"""

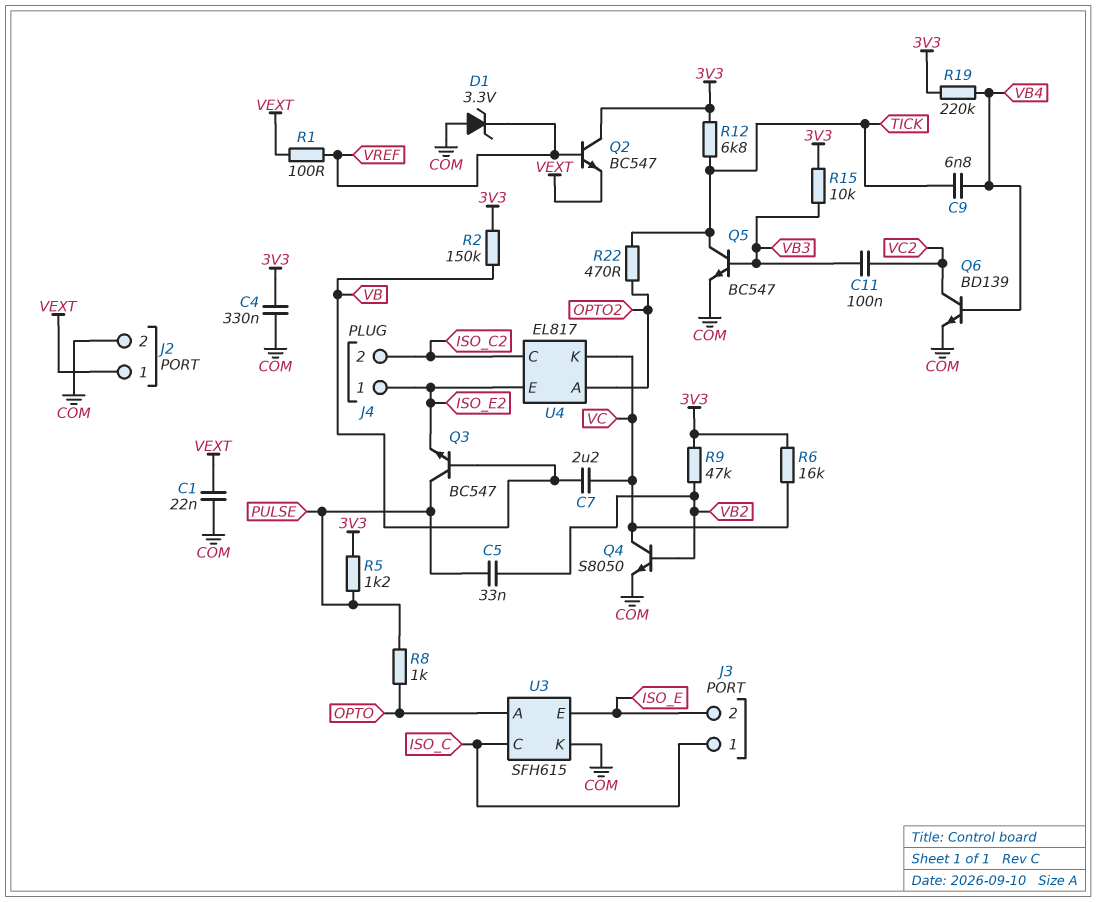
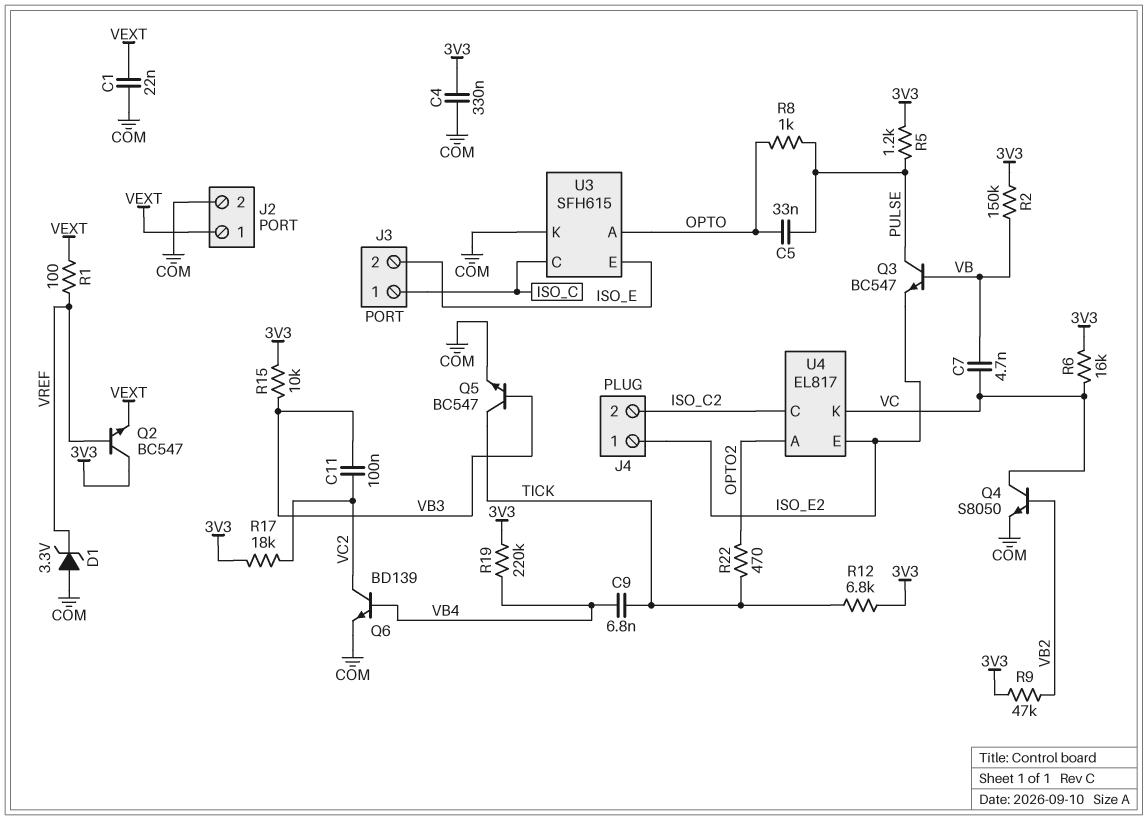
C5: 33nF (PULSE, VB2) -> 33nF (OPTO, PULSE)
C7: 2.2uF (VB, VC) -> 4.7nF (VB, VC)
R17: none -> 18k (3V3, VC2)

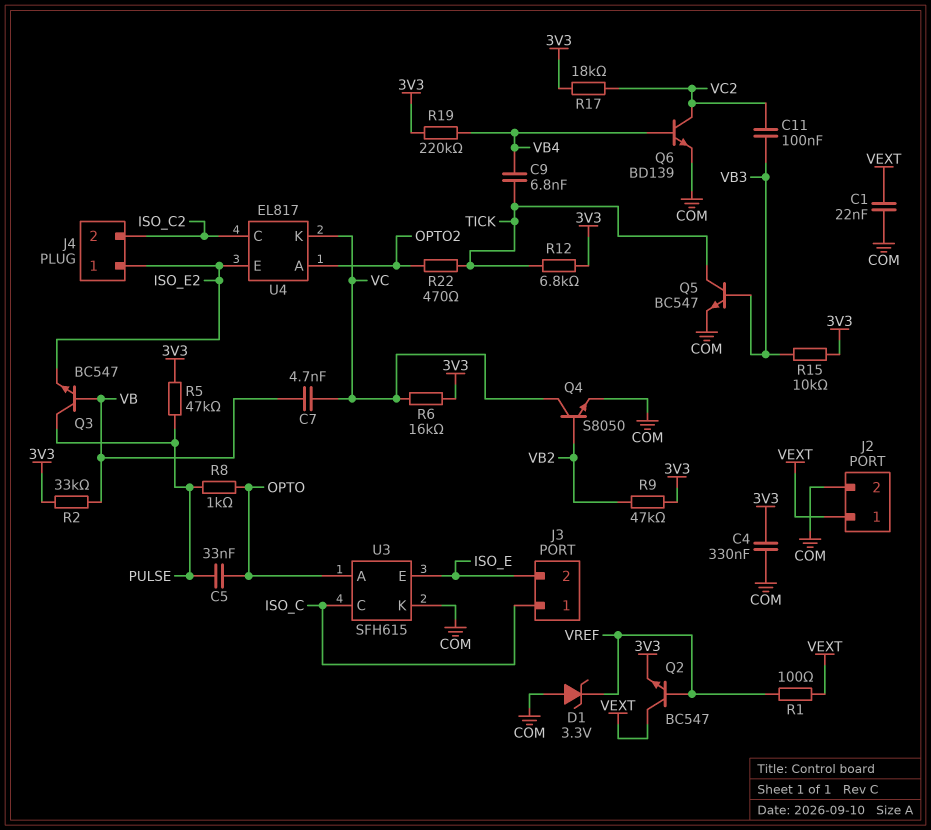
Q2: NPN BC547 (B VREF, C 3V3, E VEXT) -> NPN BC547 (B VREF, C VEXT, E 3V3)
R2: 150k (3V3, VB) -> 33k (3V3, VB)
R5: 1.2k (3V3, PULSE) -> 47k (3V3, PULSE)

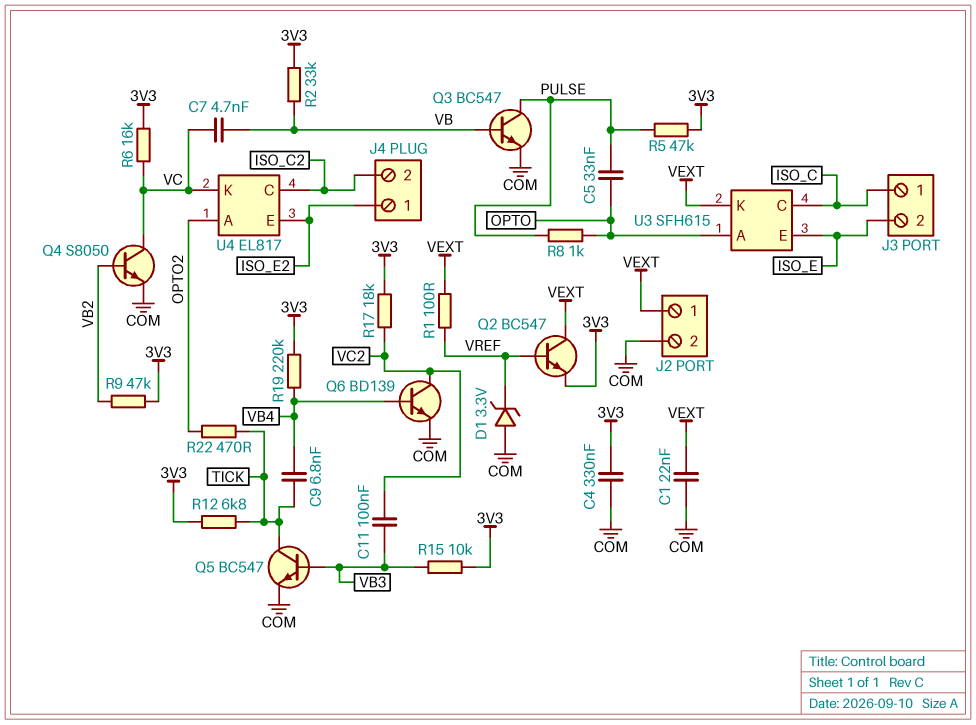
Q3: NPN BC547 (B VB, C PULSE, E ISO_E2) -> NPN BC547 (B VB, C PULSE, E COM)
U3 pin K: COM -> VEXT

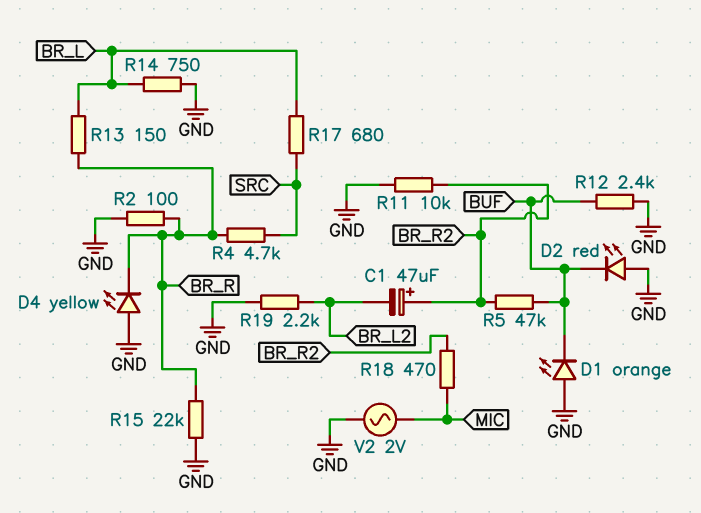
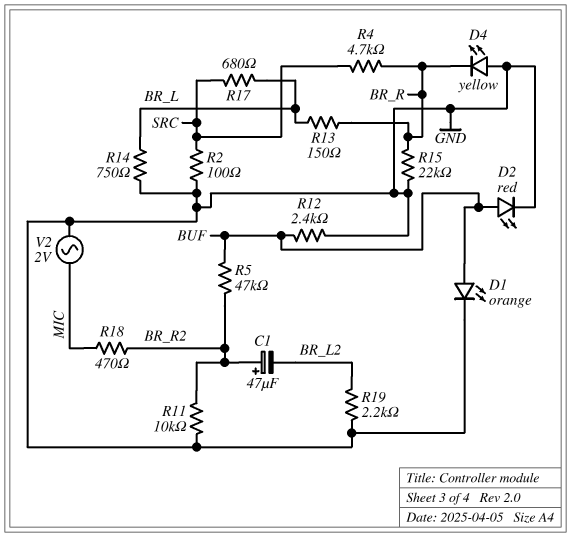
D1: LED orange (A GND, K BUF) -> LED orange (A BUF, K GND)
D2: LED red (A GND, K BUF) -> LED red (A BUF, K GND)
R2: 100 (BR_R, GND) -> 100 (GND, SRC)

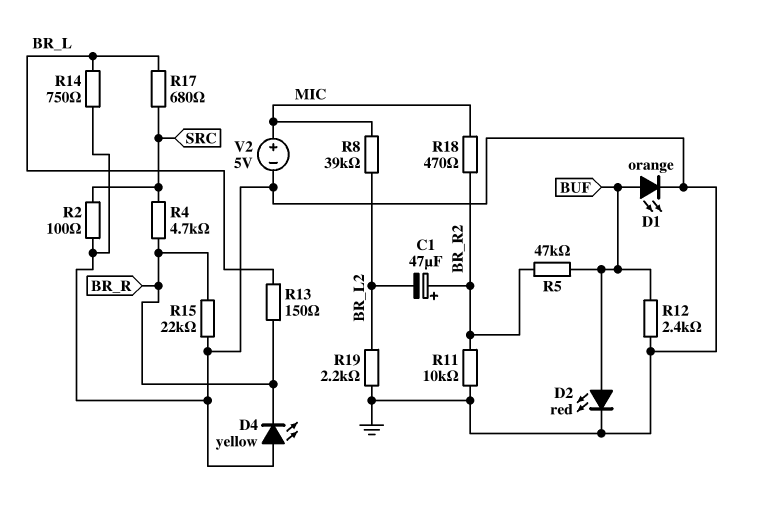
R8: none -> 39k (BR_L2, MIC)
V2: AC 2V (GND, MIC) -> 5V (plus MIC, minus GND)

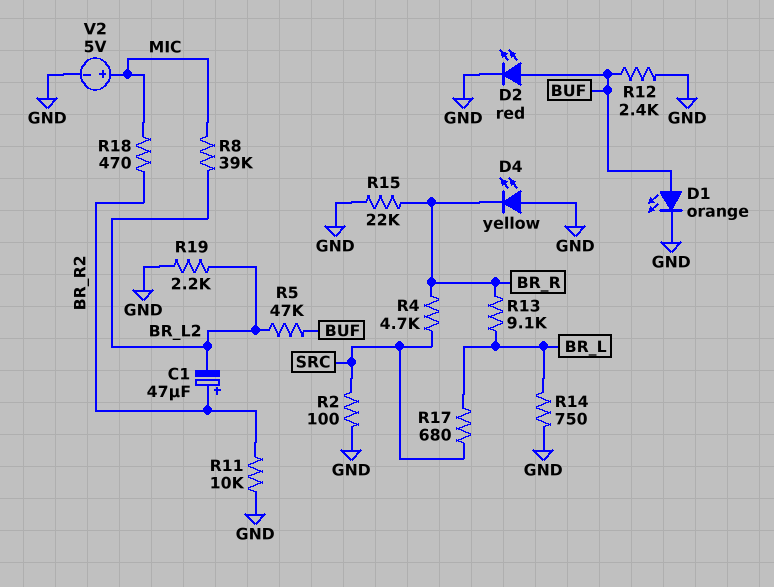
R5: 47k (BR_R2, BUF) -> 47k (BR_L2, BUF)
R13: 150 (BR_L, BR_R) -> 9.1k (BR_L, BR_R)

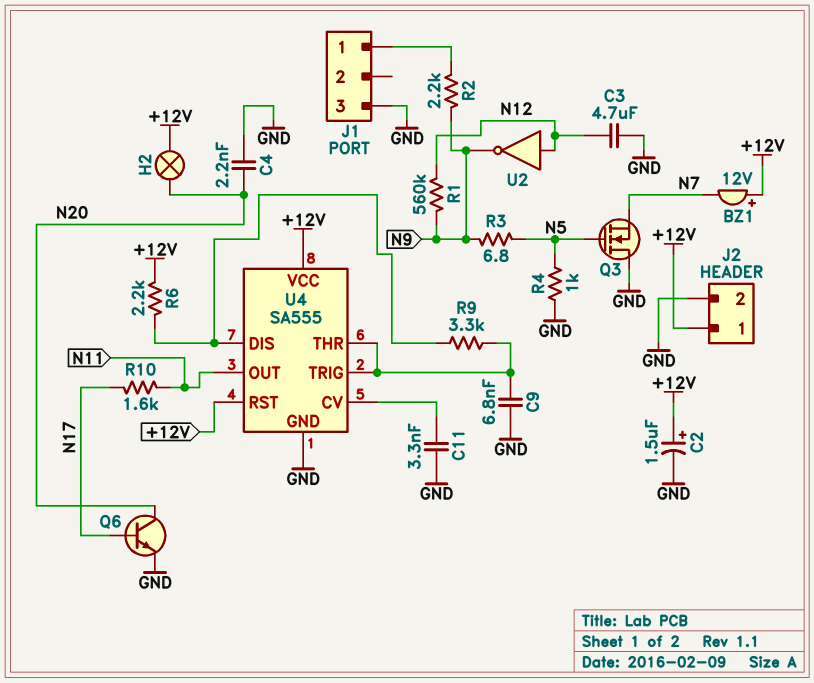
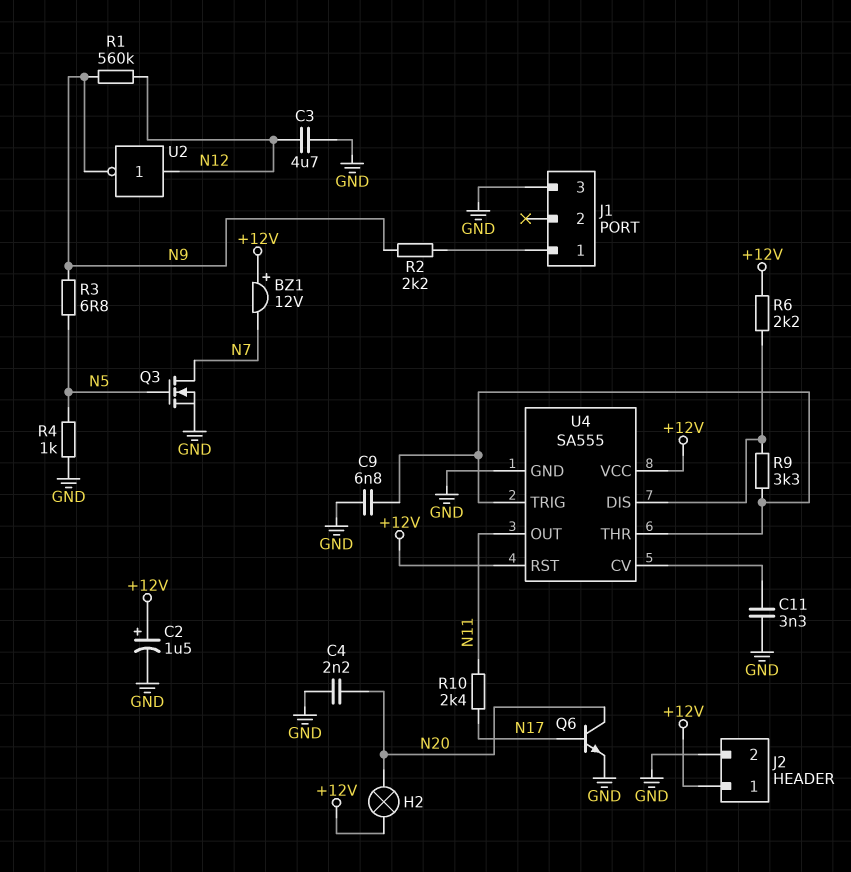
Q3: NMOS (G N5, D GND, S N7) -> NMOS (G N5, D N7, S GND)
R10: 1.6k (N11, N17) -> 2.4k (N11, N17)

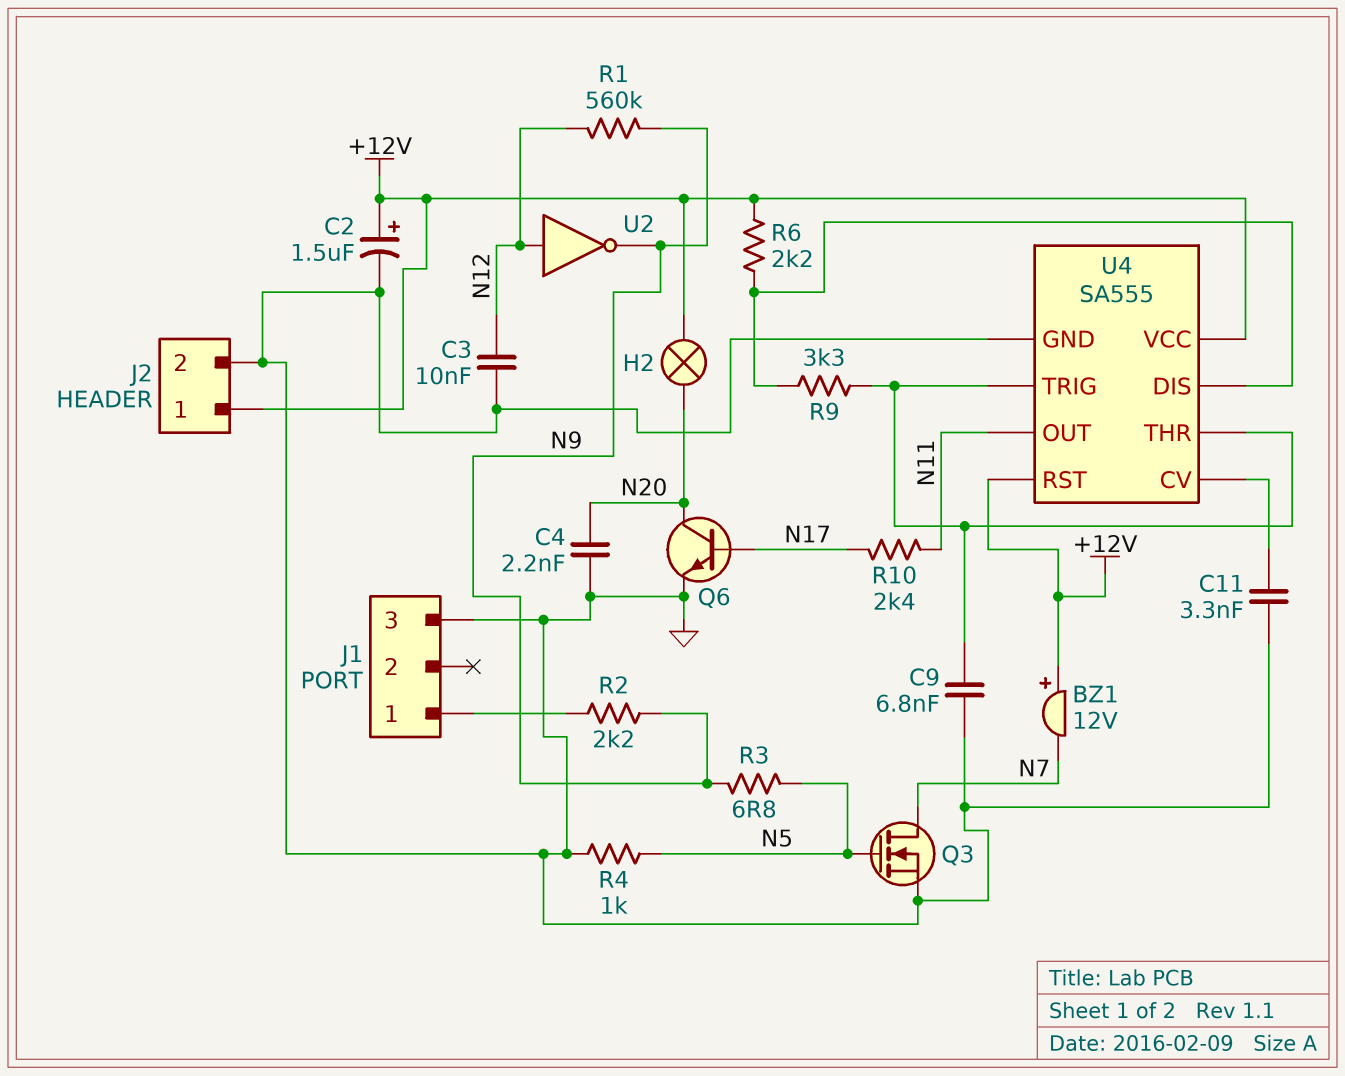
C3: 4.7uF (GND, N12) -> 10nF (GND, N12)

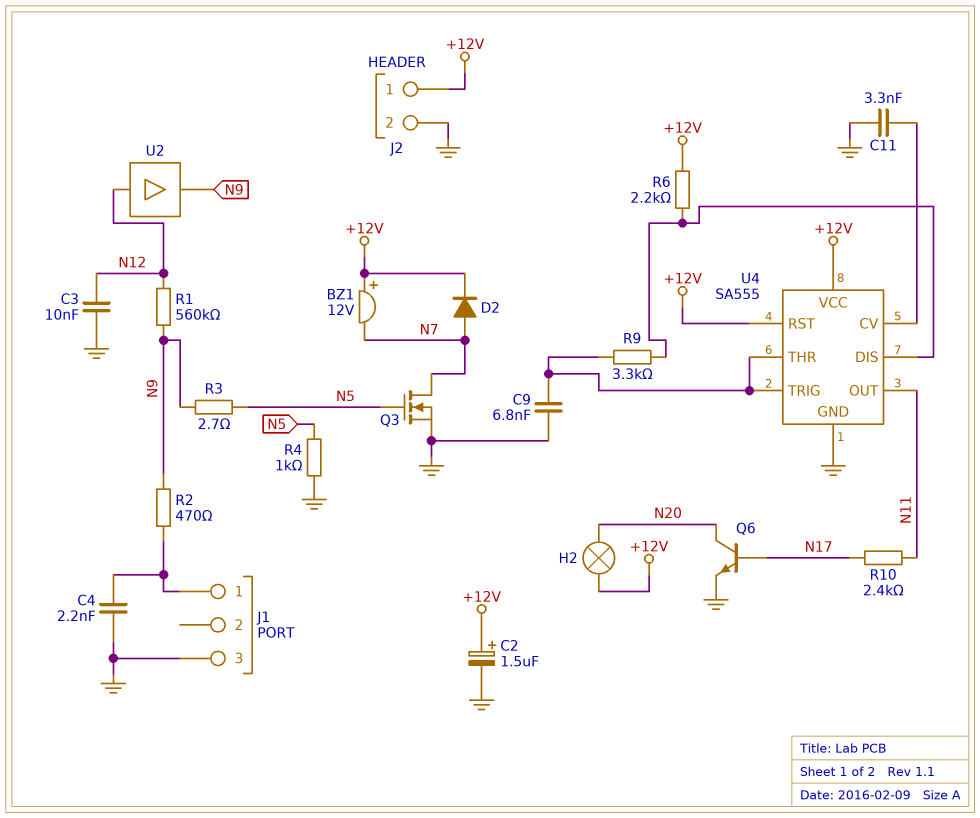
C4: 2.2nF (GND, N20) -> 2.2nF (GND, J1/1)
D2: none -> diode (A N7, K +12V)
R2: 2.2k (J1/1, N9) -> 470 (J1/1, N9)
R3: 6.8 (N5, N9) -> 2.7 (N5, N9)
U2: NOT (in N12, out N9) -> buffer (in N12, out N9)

"""

■ What the task asks
A verbatim copy of every record is required, with all pictures excluded.

■ Solution for this exercise
C5: 33nF (PULSE, VB2) -> 33nF (OPTO, PULSE)
C7: 2.2uF (VB, VC) -> 4.7nF (VB, VC)
R17: none -> 18k (3V3, VC2)

Q2: NPN BC547 (B VREF, C 3V3, E VEXT) -> NPN BC547 (B VREF, C VEXT, E 3V3)
R2: 150k (3V3, VB) -> 33k (3V3, VB)
R5: 1.2k (3V3, PULSE) -> 47k (3V3, PULSE)

Q3: NPN BC547 (B VB, C PULSE, E ISO_E2) -> NPN BC547 (B VB, C PULSE, E COM)
U3 pin K: COM -> VEXT

D1: LED orange (A GND, K BUF) -> LED orange (A BUF, K GND)
D2: LED red (A GND, K BUF) -> LED red (A BUF, K GND)
R2: 100 (BR_R, GND) -> 100 (GND, SRC)

R8: none -> 39k (BR_L2, MIC)
V2: AC 2V (GND, MIC) -> 5V (plus MIC, minus GND)

R5: 47k (BR_R2, BUF) -> 47k (BR_L2, BUF)
R13: 150 (BR_L, BR_R) -> 9.1k (BR_L, BR_R)

Q3: NMOS (G N5, D GND, S N7) -> NMOS (G N5, D N7, S GND)
R10: 1.6k (N11, N17) -> 2.4k (N11, N17)

C3: 4.7uF (GND, N12) -> 10nF (GND, N12)

C4: 2.2nF (GND, N20) -> 2.2nF (GND, J1/1)
D2: none -> diode (A N7, K +12V)
R2: 2.2k (J1/1, N9) -> 470 (J1/1, N9)
R3: 6.8 (N5, N9) -> 2.7 (N5, N9)
U2: NOT (in N12, out N9) -> buffer (in N12, out N9)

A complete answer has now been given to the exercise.